Data items

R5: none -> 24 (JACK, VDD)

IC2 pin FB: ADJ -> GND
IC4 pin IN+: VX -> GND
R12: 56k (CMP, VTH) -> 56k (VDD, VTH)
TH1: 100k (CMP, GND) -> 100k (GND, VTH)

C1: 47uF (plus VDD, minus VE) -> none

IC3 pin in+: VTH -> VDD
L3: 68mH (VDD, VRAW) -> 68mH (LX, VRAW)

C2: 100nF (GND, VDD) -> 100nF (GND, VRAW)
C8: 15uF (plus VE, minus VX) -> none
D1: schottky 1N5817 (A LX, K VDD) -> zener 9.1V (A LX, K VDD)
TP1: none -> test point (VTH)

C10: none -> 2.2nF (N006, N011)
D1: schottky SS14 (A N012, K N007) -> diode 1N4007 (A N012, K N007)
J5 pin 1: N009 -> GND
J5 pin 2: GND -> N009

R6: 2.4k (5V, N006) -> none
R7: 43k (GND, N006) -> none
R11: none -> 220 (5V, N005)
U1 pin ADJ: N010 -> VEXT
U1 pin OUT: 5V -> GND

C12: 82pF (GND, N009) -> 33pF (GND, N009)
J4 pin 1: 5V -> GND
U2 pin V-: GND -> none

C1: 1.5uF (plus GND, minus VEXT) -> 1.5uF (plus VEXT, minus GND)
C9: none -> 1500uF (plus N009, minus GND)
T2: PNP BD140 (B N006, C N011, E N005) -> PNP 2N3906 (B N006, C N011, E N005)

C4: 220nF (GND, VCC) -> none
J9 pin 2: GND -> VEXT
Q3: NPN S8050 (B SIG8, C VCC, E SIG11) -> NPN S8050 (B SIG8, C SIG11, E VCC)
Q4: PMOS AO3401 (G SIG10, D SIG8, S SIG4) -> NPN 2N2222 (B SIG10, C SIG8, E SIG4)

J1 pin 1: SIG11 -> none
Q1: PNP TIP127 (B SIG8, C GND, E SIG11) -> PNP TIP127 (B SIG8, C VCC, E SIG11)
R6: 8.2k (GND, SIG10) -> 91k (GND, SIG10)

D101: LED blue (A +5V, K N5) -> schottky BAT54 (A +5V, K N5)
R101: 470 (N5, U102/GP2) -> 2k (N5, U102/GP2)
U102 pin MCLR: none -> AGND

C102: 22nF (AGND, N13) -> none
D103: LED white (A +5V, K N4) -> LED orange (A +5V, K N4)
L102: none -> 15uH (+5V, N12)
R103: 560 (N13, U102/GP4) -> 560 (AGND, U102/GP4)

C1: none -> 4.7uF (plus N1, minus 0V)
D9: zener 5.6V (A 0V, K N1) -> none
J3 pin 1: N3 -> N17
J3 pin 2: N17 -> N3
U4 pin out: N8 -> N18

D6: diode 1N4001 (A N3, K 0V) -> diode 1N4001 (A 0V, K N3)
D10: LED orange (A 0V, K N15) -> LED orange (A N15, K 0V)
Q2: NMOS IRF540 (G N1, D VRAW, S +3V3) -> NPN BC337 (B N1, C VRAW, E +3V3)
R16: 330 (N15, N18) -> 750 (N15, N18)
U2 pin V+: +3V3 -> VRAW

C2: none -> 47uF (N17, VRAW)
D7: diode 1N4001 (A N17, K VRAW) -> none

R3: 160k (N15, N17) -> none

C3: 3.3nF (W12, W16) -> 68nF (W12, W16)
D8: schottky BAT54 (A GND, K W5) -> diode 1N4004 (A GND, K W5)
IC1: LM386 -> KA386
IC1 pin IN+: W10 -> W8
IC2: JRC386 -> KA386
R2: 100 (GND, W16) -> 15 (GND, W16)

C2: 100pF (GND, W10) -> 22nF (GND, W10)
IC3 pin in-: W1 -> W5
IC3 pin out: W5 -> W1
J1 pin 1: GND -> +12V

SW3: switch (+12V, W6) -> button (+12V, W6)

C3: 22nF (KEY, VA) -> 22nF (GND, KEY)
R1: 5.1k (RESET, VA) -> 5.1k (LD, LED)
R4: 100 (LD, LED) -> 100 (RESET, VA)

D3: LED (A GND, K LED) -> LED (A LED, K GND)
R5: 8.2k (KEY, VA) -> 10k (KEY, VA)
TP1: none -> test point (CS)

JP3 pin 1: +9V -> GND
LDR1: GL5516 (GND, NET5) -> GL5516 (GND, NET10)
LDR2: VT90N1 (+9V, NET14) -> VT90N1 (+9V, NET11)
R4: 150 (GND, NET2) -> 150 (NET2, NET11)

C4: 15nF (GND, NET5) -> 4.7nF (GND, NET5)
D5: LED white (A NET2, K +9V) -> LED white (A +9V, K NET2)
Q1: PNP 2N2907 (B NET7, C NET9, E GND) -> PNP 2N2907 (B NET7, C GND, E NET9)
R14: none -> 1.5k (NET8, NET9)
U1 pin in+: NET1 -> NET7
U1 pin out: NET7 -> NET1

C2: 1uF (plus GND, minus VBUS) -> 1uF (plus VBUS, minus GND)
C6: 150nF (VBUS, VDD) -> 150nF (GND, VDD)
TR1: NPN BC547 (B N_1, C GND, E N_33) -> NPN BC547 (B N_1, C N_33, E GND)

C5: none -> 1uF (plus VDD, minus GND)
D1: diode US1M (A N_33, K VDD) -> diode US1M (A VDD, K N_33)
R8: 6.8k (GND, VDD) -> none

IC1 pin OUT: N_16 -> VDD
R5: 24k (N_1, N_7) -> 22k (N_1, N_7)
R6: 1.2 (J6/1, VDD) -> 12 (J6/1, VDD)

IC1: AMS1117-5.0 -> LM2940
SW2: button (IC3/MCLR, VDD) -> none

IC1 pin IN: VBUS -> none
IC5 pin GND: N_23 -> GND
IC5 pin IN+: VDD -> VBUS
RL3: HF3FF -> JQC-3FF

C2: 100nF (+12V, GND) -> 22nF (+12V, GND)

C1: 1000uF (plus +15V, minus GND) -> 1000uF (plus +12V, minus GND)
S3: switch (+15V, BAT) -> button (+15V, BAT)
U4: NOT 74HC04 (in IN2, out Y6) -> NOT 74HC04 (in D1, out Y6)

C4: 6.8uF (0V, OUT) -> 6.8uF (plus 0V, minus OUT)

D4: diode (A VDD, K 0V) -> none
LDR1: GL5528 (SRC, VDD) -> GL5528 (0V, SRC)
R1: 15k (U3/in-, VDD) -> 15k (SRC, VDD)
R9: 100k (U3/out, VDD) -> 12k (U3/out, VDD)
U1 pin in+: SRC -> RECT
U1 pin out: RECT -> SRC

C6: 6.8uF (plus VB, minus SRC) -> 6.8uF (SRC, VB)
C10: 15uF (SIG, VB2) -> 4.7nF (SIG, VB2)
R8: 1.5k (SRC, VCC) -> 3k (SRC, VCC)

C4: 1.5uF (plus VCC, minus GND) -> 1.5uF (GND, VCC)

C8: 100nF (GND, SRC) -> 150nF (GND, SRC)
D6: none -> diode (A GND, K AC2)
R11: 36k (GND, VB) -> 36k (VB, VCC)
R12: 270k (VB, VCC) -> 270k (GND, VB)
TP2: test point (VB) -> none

_Exercise details_
Only the lines above starting at the line that holds "IC5 pin GND: N_23 -> GND" and ending at the line that holds "U4: NOT 74HC04" are to be repeated, exactly and in full.

_Exercise response_
IC5 pin GND: N_23 -> GND
IC5 pin IN+: VDD -> VBUS
RL3: HF3FF -> JQC-3FF

C2: 100nF (+12V, GND) -> 22nF (+12V, GND)

C1: 1000uF (plus +15V, minus GND) -> 1000uF (plus +12V, minus GND)
S3: switch (+15V, BAT) -> button (+15V, BAT)
U4: NOT 74HC04 (in IN2, out Y6) -> NOT 74HC04 (in D1, out Y6)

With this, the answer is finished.